→ **About this exercise**
If a line in the records contains the string "degrees", show that line.

→ **Given records**

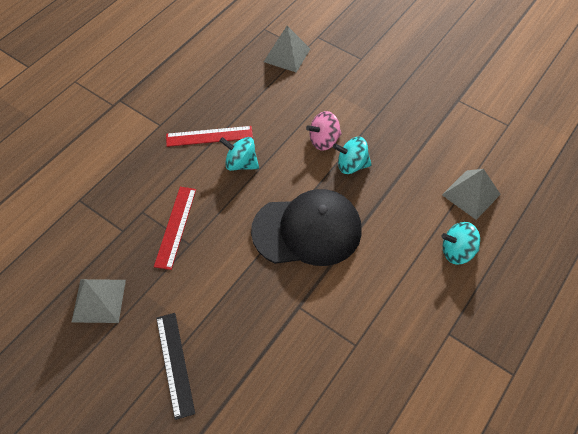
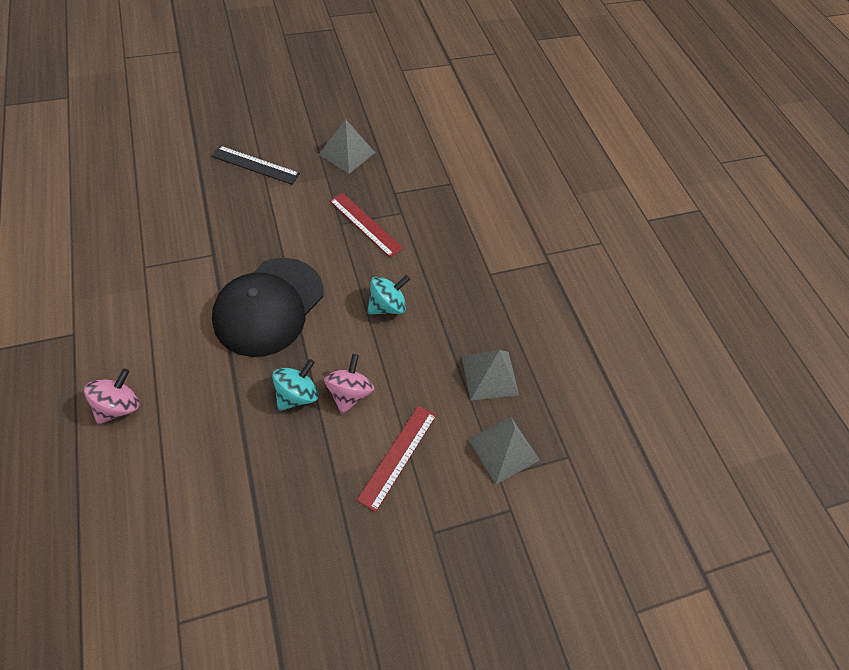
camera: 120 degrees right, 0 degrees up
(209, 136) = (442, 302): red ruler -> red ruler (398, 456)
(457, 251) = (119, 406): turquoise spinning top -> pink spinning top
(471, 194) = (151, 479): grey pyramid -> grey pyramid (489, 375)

==

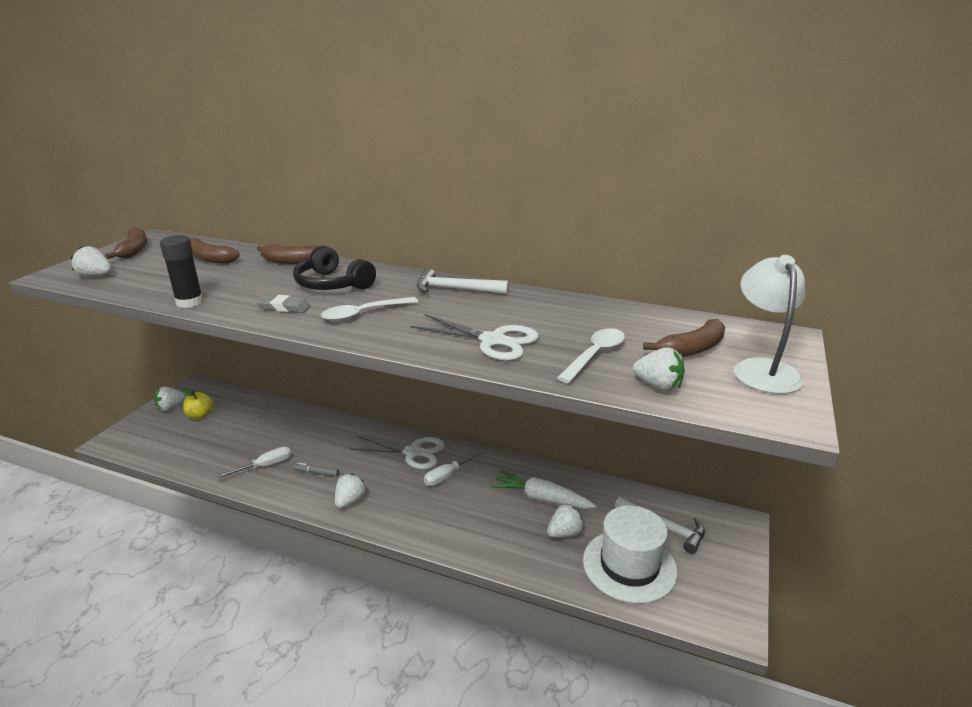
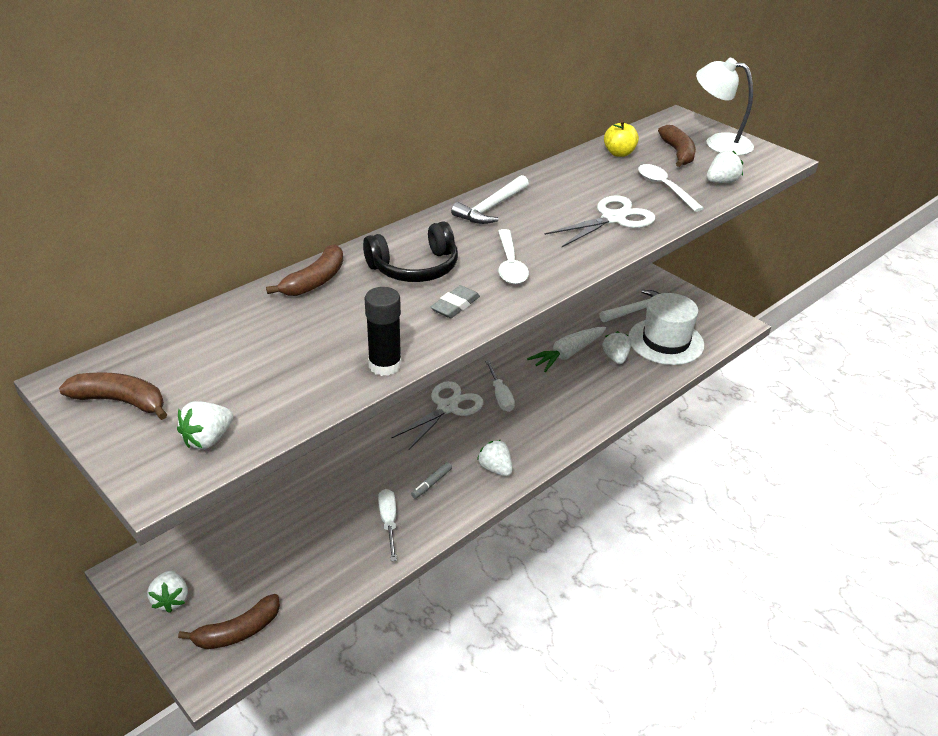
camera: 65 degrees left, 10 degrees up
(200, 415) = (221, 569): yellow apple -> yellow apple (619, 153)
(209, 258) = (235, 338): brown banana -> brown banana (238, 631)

→ **Exercise solution**
camera: 120 degrees right, 0 degrees up
camera: 65 degrees left, 10 degrees up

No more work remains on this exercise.